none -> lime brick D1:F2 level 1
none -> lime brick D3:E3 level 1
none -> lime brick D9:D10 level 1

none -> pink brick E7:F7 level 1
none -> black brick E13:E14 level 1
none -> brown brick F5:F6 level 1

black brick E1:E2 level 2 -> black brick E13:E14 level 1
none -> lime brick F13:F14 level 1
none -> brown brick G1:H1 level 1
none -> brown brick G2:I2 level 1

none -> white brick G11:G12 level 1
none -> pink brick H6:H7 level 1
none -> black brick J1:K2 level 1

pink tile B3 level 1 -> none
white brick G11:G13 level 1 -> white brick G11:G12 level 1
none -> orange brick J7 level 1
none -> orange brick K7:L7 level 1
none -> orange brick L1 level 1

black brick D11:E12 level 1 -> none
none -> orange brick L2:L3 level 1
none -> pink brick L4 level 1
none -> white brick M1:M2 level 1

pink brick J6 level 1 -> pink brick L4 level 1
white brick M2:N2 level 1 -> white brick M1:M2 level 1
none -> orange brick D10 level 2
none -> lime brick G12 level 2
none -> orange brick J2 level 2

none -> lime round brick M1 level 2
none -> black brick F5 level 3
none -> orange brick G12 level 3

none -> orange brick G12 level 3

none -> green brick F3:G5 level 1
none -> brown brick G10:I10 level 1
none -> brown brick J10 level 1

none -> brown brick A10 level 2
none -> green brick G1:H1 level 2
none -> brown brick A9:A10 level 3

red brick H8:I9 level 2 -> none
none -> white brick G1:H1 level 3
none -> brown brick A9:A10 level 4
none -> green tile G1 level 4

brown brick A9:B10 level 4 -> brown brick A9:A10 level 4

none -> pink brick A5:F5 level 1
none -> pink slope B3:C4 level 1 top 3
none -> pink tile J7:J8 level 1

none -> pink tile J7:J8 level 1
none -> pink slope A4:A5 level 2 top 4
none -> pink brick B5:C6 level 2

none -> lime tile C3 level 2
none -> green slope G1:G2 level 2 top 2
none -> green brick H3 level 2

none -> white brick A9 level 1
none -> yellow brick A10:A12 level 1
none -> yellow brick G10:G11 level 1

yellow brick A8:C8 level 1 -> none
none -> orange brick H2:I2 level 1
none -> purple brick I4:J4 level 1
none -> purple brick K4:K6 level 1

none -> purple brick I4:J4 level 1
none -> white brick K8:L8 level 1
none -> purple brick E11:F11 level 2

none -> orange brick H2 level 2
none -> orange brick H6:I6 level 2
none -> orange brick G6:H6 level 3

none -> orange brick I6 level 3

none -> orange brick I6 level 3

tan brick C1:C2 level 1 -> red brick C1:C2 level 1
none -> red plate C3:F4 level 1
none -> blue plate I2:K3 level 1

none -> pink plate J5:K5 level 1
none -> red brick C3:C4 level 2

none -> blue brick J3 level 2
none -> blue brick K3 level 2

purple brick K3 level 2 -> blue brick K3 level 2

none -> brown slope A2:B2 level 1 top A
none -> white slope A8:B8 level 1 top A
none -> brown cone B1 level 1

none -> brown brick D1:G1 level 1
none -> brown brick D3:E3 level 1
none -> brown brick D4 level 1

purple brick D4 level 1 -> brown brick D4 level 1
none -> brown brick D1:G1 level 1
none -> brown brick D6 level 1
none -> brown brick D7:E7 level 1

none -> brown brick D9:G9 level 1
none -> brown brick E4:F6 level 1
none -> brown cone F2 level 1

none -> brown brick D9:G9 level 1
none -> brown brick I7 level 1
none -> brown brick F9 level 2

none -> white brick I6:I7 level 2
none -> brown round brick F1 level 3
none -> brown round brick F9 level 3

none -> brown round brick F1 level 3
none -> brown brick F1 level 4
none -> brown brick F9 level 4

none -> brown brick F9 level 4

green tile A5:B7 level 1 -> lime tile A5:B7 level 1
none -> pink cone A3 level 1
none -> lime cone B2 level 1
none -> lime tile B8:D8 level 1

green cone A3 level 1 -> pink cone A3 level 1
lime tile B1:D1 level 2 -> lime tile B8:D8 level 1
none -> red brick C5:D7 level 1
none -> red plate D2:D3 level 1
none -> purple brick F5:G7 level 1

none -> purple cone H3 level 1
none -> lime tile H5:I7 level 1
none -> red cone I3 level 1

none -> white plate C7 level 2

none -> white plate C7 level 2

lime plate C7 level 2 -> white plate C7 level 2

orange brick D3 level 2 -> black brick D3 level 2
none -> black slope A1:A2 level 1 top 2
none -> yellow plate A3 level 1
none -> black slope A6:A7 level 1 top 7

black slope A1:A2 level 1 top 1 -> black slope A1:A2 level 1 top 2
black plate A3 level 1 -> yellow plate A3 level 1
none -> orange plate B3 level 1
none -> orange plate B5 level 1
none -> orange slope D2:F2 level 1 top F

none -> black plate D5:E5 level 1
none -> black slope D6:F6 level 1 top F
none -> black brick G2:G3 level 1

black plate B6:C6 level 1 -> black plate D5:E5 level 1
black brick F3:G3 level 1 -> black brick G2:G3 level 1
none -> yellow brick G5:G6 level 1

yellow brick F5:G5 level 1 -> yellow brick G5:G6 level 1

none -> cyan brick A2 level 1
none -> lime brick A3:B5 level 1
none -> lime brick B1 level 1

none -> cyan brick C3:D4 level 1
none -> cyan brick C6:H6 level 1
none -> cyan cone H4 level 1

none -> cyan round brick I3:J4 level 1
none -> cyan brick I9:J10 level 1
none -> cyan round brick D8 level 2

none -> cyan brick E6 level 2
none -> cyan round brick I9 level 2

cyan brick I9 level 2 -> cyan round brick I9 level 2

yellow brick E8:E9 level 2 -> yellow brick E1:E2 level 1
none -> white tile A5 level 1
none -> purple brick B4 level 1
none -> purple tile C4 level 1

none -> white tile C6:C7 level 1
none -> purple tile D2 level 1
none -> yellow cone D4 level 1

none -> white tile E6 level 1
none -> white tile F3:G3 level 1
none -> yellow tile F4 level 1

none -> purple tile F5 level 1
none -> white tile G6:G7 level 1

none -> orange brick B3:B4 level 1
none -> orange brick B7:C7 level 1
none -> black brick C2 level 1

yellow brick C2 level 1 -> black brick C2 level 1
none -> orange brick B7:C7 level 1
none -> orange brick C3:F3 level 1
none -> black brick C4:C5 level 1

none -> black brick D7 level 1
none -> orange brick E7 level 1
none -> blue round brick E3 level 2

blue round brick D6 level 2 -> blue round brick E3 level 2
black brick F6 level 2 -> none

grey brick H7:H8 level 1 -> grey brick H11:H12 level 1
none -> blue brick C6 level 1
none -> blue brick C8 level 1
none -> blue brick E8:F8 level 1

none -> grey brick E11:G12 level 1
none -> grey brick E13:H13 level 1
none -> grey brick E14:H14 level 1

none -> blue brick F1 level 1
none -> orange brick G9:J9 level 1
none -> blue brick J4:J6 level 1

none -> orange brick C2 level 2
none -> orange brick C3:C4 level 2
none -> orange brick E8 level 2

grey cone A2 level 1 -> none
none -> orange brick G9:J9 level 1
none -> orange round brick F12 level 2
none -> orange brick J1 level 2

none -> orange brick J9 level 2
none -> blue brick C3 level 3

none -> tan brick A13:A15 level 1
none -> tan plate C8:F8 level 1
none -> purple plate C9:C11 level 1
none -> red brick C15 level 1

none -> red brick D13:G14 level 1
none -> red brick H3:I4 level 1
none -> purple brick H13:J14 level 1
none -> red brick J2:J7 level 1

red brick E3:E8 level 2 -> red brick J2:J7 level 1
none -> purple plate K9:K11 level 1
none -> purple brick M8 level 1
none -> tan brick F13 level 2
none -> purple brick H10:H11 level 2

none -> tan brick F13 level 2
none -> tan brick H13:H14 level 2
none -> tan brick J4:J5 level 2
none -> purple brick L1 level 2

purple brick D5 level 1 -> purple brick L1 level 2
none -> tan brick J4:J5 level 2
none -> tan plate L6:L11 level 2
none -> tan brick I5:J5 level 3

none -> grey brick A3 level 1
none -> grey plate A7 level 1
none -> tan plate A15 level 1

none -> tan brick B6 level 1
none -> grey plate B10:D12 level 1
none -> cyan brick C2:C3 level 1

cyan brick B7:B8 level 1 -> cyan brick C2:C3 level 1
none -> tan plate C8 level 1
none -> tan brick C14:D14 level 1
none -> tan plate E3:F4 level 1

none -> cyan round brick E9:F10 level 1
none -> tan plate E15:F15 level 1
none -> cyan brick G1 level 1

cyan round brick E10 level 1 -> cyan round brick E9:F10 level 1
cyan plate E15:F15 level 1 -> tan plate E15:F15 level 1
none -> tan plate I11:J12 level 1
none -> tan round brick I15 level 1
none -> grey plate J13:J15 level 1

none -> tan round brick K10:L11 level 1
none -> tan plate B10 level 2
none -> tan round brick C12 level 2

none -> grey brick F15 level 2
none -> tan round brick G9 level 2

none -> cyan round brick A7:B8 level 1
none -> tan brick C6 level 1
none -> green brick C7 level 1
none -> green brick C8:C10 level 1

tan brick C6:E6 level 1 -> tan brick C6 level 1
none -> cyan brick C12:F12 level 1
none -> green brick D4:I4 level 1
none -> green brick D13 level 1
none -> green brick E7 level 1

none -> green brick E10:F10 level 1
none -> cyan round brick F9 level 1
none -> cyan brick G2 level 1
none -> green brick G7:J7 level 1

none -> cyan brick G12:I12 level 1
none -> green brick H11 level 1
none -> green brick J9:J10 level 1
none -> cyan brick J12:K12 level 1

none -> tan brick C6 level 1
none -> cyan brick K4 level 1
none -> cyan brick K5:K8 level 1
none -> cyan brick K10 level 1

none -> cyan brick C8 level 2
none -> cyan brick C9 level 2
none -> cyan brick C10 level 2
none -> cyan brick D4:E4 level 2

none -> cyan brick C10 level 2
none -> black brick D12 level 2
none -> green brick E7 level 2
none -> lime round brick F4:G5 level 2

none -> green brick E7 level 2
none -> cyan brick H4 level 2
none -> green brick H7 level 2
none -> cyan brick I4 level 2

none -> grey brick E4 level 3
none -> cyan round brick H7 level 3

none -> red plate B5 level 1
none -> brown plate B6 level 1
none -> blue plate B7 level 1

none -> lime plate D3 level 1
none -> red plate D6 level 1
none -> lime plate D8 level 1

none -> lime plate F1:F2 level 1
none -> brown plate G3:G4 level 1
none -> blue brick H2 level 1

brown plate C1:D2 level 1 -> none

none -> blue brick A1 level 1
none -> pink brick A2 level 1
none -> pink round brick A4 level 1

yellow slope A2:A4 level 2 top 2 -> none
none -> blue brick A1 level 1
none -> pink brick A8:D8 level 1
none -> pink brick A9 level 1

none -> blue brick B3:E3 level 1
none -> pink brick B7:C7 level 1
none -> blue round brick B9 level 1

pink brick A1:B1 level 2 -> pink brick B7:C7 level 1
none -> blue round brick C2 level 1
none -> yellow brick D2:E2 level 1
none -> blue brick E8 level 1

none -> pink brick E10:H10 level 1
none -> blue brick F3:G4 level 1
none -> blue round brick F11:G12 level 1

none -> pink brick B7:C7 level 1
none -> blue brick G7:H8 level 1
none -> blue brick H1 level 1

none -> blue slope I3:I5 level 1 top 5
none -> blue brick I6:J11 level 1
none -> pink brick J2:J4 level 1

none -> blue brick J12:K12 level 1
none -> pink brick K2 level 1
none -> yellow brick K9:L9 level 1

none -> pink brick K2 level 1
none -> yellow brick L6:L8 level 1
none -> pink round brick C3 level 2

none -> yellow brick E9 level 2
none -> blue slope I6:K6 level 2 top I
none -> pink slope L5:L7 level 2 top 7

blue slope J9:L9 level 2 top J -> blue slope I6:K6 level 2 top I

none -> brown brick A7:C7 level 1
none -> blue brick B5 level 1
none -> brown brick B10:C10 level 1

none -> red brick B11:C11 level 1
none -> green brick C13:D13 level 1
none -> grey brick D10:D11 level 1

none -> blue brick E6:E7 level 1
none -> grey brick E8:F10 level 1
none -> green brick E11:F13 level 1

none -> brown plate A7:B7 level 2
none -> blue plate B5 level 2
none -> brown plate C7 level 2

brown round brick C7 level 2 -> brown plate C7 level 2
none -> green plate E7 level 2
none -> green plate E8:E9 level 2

* * * * * * *

## ASSIGNMENT
Retype only the stretch of lines above starting at the one with "none -> blue brick E8 level 1" and stopping at the one with "none -> pink brick J2:J4 level 1", exactly as written, with both kept.

## FINISHED EXERCISE
none -> blue brick E8 level 1

none -> pink brick E10:H10 level 1
none -> blue brick F3:G4 level 1
none -> blue round brick F11:G12 level 1

none -> pink brick B7:C7 level 1
none -> blue brick G7:H8 level 1
none -> blue brick H1 level 1

none -> blue slope I3:I5 level 1 top 5
none -> blue brick I6:J11 level 1
none -> pink brick J2:J4 level 1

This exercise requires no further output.